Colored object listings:
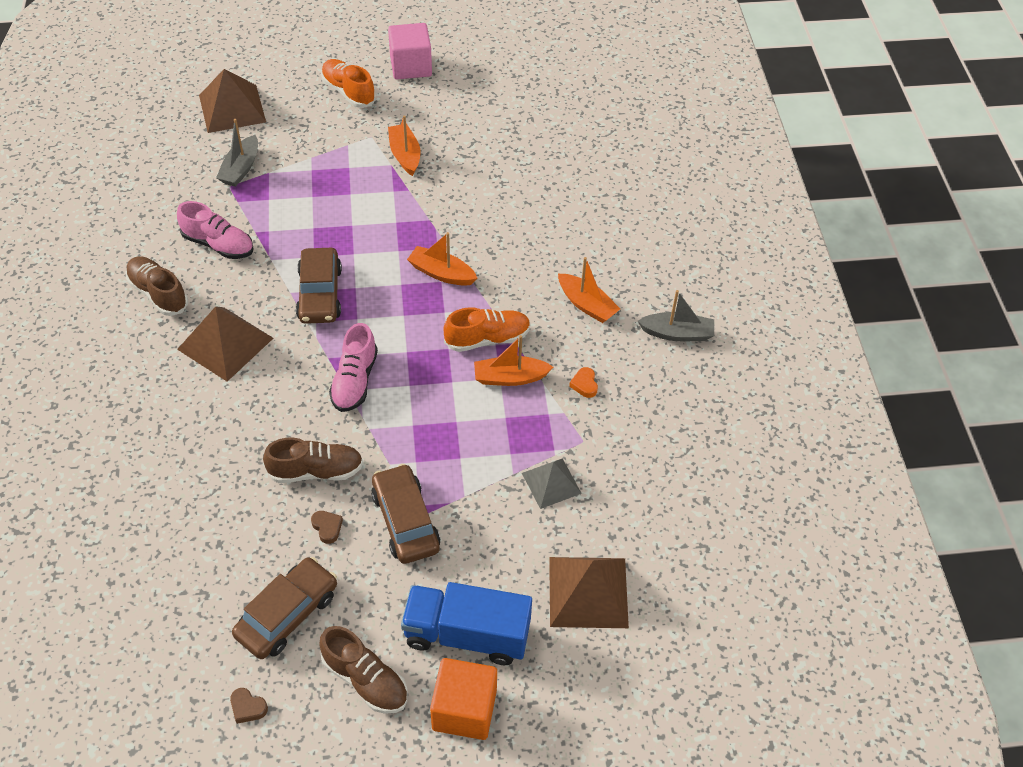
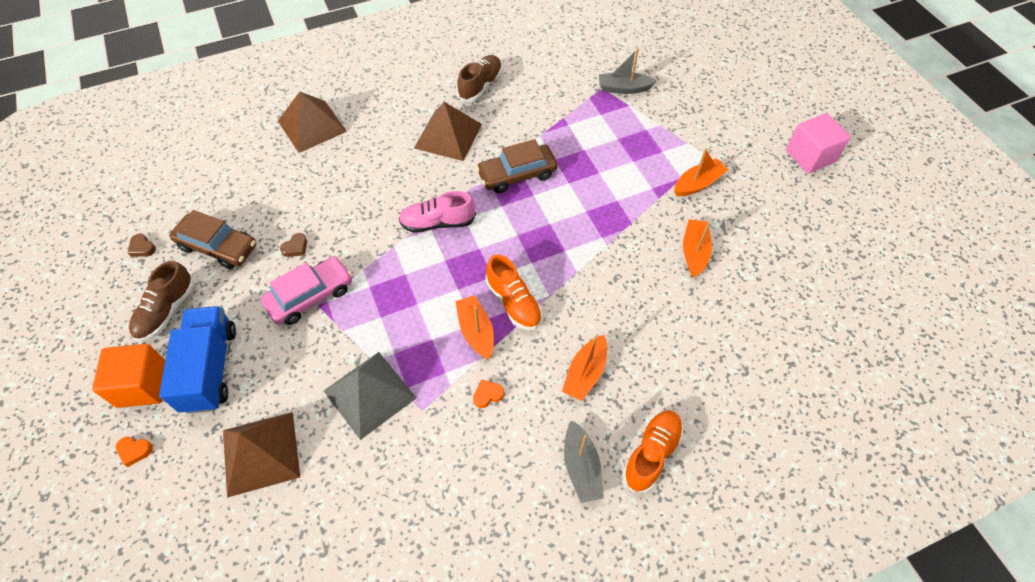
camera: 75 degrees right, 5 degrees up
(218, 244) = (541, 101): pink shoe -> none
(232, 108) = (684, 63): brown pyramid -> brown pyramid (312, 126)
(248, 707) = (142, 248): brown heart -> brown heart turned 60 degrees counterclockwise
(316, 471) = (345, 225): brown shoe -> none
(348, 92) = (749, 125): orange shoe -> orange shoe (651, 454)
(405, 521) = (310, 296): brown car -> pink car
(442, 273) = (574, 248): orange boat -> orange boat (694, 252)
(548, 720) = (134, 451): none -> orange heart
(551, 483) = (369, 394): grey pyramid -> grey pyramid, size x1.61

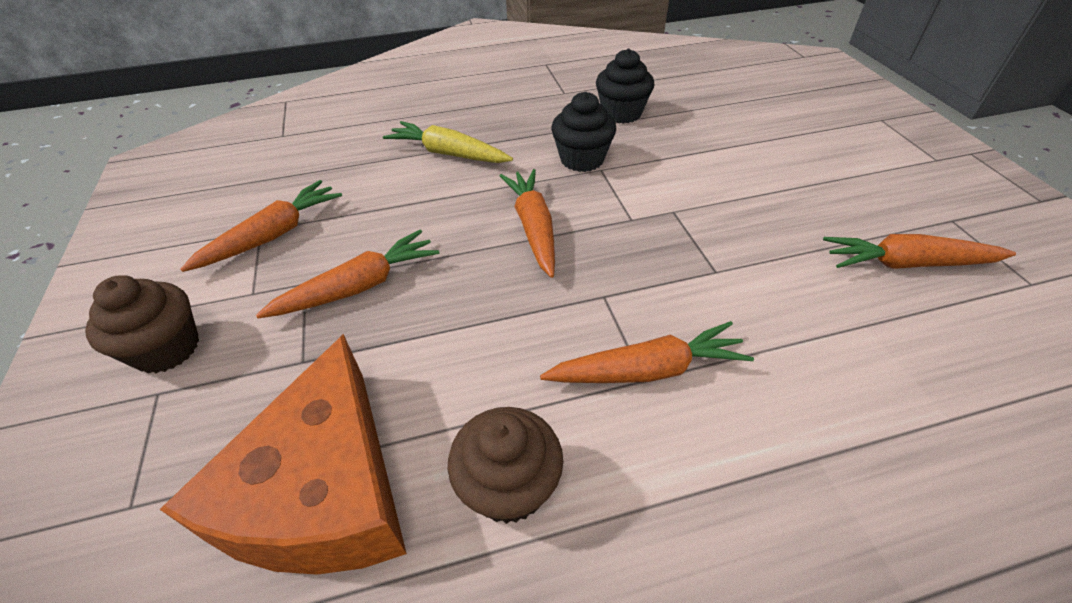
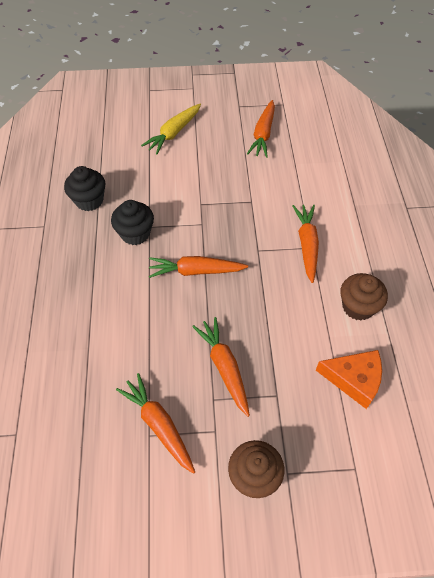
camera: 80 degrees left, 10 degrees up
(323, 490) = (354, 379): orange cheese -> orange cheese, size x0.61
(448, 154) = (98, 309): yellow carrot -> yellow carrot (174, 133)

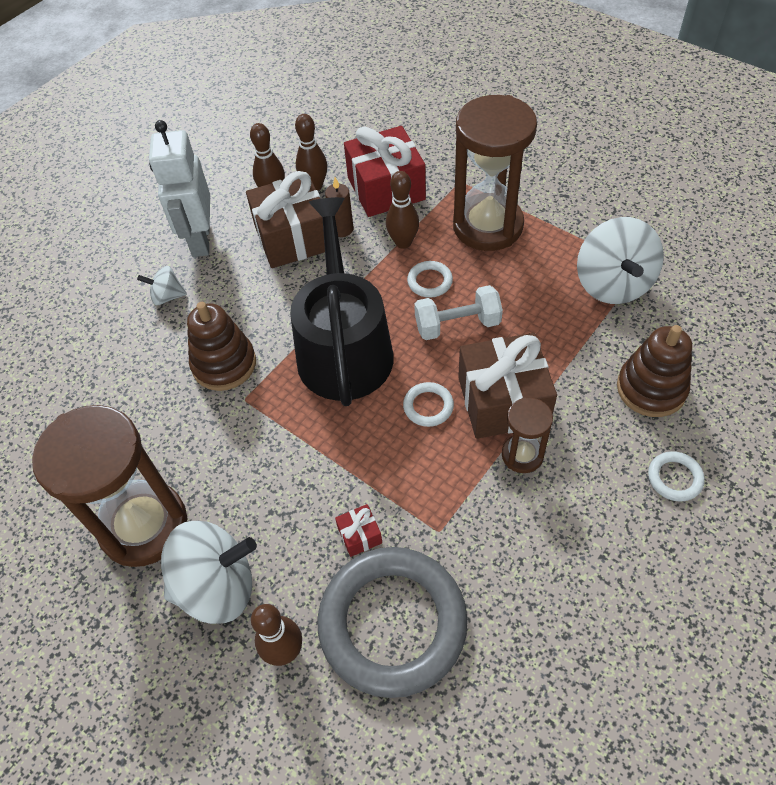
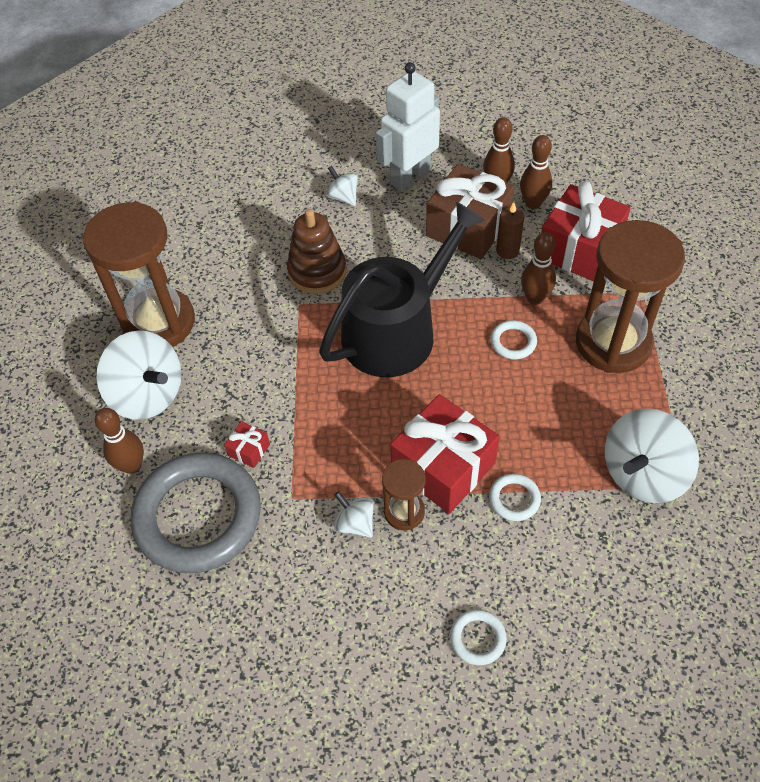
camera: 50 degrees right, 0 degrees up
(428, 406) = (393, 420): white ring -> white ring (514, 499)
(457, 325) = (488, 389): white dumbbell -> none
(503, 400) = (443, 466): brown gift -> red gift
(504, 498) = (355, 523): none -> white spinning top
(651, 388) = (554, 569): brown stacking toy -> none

## Task
Pictures are to be left out while the lines from the beginning of the records through the line with "(428, 406) = (393, 420): white" are copied word for word.

## Task response
camera: 75 degrees right, 5 degrees up
(218, 244) = (541, 101): pink shoe -> none
(232, 108) = (684, 63): brown pyramid -> brown pyramid (312, 126)
(248, 707) = (142, 248): brown heart -> brown heart turned 60 degrees counterclockwise
(316, 471) = (345, 225): brown shoe -> none
(348, 92) = (749, 125): orange shoe -> orange shoe (651, 454)
(405, 521) = (310, 296): brown car -> pink car
(442, 273) = (574, 248): orange boat -> orange boat (694, 252)
(548, 720) = (134, 451): none -> orange heart
(551, 483) = (369, 394): grey pyramid -> grey pyramid, size x1.61

camera: 80 degrees left, 10 degrees up
(323, 490) = (354, 379): orange cheese -> orange cheese, size x0.61
(448, 154) = (98, 309): yellow carrot -> yellow carrot (174, 133)

camera: 50 degrees right, 0 degrees up
(428, 406) = (393, 420): white ring -> white ring (514, 499)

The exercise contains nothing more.